* _EXERCISE MATERIAL_
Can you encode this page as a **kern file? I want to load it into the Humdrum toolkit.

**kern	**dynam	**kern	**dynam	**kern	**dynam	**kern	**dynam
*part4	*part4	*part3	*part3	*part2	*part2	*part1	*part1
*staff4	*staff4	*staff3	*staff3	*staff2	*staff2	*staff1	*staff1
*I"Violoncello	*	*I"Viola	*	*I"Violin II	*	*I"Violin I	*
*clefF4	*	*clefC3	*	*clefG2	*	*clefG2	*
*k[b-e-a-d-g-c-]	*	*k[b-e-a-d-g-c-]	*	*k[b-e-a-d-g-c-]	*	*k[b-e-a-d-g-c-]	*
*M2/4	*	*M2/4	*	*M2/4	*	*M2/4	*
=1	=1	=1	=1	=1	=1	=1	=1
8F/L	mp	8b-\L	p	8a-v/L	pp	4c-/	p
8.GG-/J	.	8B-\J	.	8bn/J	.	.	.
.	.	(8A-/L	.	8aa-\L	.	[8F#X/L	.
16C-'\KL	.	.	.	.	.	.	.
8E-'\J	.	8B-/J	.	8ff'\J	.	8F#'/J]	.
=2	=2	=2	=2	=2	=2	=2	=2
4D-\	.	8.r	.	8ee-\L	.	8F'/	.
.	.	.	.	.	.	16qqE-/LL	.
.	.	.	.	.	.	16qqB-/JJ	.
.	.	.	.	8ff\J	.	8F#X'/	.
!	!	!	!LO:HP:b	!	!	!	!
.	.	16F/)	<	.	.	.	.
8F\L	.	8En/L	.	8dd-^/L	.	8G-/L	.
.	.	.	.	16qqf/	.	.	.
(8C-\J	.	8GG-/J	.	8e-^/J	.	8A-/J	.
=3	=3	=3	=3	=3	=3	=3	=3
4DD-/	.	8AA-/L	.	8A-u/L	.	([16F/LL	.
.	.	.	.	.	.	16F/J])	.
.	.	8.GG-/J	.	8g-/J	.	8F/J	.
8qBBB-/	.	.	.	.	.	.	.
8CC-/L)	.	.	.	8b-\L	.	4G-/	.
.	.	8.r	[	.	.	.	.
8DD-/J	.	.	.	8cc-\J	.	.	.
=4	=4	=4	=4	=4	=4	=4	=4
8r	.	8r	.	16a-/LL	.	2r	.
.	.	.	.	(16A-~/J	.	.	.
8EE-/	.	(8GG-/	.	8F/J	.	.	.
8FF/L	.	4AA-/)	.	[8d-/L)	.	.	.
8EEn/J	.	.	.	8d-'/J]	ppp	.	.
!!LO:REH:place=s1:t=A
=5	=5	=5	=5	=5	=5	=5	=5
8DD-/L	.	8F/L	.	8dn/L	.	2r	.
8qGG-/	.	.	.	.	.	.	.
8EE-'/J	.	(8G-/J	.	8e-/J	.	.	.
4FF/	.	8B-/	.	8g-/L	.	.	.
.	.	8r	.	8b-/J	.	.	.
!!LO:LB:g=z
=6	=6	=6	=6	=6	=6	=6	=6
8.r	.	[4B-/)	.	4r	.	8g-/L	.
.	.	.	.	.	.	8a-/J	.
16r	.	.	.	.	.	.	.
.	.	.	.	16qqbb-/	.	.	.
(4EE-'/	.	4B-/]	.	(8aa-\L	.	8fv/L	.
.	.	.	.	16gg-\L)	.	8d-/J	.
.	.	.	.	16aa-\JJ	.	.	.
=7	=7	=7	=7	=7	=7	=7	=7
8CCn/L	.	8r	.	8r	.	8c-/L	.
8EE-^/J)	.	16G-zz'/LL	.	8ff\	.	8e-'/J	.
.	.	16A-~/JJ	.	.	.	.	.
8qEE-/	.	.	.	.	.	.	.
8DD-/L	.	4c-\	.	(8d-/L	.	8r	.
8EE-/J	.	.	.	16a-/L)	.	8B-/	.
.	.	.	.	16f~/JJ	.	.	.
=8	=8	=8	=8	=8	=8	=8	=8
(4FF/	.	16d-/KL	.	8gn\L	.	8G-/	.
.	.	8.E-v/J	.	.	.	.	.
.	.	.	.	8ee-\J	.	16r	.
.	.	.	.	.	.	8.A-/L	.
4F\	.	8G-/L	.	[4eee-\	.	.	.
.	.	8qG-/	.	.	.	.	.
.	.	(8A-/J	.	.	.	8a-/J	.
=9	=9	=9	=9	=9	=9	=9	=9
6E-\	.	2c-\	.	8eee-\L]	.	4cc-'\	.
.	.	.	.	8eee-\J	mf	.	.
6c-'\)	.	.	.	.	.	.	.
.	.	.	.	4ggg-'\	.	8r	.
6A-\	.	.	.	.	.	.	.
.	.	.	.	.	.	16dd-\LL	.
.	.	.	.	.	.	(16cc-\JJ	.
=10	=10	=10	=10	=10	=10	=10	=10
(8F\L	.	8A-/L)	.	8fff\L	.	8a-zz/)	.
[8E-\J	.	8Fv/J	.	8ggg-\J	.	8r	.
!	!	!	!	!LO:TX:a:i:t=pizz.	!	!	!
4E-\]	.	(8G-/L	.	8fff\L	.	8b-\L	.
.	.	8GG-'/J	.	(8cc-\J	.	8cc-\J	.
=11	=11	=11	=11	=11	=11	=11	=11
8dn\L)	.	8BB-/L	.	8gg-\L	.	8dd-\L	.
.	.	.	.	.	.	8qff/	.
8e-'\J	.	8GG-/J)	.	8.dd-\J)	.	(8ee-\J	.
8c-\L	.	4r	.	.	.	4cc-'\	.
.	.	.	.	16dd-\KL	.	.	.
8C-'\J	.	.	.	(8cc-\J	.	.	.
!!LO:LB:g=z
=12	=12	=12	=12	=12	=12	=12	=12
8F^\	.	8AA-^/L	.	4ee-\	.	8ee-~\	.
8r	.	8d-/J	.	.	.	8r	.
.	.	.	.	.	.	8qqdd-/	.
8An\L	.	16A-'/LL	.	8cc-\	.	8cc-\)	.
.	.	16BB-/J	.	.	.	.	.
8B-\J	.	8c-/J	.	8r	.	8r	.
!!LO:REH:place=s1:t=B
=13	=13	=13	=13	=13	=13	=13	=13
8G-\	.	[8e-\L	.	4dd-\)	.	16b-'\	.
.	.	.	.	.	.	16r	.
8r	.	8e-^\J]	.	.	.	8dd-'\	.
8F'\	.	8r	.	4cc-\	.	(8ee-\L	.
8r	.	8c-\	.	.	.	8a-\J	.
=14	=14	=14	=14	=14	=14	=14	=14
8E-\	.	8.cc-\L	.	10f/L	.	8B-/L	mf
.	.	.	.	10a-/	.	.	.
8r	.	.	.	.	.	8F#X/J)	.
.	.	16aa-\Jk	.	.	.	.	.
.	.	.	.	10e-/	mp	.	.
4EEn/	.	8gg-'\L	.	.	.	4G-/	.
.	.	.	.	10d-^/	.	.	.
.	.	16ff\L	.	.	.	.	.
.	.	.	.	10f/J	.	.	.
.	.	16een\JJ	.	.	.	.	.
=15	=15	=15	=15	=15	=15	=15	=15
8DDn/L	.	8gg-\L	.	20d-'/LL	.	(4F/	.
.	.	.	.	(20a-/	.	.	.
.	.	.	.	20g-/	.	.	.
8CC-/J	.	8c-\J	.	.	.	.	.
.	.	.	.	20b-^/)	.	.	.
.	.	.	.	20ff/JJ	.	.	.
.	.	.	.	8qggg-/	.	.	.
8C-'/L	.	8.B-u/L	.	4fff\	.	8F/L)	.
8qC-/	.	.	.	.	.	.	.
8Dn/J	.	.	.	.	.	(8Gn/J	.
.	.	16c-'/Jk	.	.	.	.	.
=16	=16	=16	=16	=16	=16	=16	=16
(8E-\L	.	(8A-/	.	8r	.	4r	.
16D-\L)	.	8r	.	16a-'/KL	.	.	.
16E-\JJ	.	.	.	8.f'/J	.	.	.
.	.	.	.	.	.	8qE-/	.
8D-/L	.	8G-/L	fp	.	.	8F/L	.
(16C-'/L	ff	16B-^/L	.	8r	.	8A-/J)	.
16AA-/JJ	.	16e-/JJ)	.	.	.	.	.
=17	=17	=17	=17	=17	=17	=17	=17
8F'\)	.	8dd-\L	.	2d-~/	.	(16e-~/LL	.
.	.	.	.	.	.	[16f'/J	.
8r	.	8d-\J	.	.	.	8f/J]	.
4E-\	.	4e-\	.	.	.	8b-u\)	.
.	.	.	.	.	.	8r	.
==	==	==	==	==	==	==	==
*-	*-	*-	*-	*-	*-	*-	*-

* _DIRECTIVE_
Count the lines of the records that contain the string "kern", and give only that number.

* _SOLUTION_
2